───── EXTRACTED MATERIAL

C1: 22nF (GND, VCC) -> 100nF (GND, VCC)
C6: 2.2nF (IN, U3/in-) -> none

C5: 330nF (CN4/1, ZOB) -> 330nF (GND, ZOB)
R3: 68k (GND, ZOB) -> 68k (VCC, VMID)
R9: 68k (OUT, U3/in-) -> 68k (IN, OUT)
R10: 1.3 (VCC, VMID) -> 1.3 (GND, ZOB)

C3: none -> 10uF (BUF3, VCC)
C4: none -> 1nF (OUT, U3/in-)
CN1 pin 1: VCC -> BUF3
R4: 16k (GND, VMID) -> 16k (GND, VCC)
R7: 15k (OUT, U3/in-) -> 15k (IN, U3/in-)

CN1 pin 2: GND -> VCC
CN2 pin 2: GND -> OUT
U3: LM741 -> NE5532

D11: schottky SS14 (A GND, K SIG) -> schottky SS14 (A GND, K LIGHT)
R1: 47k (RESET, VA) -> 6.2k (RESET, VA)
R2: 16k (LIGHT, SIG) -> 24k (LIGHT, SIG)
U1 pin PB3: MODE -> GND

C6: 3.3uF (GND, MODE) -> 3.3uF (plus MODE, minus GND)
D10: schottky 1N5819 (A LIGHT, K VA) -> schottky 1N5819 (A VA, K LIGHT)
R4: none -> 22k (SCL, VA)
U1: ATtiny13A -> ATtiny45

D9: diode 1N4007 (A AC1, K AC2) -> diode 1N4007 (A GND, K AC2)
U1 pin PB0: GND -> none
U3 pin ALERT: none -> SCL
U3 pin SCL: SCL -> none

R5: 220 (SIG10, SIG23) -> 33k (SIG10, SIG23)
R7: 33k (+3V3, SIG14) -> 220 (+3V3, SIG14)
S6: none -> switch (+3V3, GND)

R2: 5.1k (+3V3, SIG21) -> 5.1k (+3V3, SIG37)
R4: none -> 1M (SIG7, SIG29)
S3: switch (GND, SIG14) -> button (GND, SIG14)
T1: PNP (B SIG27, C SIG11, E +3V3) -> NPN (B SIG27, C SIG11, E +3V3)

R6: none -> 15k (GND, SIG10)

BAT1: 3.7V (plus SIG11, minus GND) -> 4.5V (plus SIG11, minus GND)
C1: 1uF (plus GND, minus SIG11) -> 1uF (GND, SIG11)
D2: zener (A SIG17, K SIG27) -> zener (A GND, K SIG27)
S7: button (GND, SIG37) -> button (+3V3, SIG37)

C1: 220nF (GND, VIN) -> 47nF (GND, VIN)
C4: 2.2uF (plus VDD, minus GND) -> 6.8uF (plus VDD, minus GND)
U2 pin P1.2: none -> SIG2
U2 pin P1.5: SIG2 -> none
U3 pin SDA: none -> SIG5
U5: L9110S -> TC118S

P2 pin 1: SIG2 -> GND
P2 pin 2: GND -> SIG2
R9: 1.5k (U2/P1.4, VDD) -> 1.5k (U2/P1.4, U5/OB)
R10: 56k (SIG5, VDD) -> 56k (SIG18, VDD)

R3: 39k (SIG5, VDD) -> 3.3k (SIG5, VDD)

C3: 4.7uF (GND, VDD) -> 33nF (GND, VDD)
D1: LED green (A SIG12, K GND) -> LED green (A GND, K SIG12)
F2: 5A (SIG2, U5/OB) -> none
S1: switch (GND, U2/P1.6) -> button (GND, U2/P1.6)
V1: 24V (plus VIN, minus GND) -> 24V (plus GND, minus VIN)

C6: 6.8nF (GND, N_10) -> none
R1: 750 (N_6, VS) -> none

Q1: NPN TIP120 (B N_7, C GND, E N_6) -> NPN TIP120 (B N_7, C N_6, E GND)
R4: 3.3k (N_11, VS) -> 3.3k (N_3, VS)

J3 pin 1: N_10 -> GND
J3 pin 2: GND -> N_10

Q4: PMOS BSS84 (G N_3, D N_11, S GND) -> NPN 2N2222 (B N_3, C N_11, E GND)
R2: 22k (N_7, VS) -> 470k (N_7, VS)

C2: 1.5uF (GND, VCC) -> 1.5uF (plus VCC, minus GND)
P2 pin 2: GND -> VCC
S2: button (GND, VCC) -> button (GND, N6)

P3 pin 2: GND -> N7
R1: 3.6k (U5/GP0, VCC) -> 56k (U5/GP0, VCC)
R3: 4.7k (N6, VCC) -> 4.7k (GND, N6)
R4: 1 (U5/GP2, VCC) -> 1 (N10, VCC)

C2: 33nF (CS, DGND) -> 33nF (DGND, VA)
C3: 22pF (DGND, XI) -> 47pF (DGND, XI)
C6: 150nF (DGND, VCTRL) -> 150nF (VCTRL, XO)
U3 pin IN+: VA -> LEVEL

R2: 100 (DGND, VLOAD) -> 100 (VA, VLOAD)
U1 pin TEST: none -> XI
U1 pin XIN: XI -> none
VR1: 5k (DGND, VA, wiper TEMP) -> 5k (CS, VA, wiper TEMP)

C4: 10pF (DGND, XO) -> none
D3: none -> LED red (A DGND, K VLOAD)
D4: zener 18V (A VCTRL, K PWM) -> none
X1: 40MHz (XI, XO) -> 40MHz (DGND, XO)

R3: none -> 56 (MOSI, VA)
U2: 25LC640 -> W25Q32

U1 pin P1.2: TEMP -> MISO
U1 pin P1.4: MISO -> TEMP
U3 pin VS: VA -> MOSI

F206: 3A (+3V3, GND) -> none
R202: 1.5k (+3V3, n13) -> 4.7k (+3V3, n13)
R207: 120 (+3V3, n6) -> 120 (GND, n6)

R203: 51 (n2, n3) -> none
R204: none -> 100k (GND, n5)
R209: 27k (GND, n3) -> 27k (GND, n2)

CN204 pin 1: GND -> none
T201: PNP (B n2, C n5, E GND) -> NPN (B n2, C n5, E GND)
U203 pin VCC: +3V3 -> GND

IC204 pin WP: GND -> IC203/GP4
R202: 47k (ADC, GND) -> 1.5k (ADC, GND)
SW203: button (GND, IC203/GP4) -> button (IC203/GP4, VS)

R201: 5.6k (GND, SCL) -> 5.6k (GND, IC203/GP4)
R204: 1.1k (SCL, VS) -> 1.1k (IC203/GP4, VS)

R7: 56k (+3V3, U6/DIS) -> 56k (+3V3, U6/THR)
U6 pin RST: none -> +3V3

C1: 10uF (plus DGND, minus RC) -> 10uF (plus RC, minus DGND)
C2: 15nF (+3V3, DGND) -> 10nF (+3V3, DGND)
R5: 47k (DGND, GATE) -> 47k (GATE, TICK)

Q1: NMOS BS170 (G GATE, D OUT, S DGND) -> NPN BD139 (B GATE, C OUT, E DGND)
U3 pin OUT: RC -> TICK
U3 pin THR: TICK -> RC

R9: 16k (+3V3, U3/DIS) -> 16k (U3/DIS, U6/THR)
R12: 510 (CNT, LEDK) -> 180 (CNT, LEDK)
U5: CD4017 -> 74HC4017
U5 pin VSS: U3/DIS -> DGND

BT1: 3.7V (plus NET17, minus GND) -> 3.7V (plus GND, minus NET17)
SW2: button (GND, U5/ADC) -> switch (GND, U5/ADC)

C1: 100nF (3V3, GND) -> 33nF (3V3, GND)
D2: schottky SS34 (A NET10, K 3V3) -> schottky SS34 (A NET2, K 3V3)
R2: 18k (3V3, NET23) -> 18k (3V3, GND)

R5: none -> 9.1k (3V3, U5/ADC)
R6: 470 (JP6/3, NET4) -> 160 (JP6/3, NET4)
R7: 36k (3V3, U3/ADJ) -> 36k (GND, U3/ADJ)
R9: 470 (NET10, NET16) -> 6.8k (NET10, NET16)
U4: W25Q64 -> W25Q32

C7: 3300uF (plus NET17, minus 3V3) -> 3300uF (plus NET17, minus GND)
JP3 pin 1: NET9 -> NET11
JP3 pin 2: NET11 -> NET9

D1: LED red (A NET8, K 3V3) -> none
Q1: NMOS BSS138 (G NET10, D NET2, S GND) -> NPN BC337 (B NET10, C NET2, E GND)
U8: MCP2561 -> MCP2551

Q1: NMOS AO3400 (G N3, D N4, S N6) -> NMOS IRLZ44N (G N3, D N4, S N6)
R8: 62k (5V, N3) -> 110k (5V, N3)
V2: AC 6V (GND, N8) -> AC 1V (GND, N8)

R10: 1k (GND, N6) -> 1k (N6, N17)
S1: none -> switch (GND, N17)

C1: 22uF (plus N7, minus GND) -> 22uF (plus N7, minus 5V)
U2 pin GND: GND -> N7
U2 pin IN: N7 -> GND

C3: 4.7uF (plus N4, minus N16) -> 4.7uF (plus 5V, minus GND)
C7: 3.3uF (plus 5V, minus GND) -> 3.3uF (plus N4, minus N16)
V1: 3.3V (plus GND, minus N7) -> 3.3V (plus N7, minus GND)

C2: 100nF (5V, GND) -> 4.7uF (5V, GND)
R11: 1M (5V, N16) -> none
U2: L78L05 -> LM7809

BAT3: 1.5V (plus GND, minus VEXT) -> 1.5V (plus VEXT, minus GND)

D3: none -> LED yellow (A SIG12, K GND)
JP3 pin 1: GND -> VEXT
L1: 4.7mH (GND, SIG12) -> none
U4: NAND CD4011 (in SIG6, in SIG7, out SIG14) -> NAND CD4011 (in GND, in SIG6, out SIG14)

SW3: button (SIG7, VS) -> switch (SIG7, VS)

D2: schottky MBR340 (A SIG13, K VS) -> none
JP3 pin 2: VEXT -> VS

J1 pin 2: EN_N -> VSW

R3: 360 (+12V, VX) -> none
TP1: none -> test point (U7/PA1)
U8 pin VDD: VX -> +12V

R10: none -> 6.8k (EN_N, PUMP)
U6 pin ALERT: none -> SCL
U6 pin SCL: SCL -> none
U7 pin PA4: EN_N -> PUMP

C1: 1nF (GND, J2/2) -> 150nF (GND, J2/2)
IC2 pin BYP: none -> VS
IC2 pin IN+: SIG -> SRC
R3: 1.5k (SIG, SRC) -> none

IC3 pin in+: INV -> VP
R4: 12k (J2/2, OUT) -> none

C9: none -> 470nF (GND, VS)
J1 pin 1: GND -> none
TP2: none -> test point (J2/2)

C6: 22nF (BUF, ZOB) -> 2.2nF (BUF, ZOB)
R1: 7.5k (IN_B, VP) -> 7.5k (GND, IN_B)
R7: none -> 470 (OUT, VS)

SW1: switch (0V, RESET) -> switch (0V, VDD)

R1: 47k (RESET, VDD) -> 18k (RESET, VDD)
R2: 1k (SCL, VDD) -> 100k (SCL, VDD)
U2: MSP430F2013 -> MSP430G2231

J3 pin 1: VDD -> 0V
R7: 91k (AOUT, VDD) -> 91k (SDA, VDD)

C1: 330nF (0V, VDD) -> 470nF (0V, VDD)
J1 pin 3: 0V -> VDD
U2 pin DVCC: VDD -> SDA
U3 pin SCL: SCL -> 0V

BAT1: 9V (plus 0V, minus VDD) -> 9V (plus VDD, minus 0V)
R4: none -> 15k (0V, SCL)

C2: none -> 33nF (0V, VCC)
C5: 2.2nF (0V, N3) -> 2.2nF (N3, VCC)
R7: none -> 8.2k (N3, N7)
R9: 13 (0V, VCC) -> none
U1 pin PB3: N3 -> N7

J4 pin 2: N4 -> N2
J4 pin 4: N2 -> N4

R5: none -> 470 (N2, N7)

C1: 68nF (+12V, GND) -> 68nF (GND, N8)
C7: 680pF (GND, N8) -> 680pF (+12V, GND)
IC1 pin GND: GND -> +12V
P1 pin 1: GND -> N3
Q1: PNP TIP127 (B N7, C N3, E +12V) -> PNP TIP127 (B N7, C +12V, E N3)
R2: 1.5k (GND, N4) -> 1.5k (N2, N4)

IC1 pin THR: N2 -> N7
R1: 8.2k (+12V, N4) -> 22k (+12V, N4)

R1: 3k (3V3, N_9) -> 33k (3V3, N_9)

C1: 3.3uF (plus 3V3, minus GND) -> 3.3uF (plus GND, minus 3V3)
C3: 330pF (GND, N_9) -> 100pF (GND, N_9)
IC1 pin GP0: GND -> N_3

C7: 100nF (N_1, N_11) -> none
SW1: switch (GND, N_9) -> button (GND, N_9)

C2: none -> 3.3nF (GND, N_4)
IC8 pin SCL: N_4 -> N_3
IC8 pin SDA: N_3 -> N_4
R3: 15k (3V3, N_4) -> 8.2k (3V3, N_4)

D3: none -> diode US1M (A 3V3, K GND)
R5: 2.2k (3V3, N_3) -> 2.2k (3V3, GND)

──────────

● **WORK TO COMPLETE**
Write out exactly the lines above from the line with "R4: none -> 1M (SIG7, SIG29)" through the line with "BAT1: 3.7V (plus", both of them included, and leave out all other lines.

● **RESULT BELOW**
R4: none -> 1M (SIG7, SIG29)
S3: switch (GND, SIG14) -> button (GND, SIG14)
T1: PNP (B SIG27, C SIG11, E +3V3) -> NPN (B SIG27, C SIG11, E +3V3)

R6: none -> 15k (GND, SIG10)

BAT1: 3.7V (plus SIG11, minus GND) -> 4.5V (plus SIG11, minus GND)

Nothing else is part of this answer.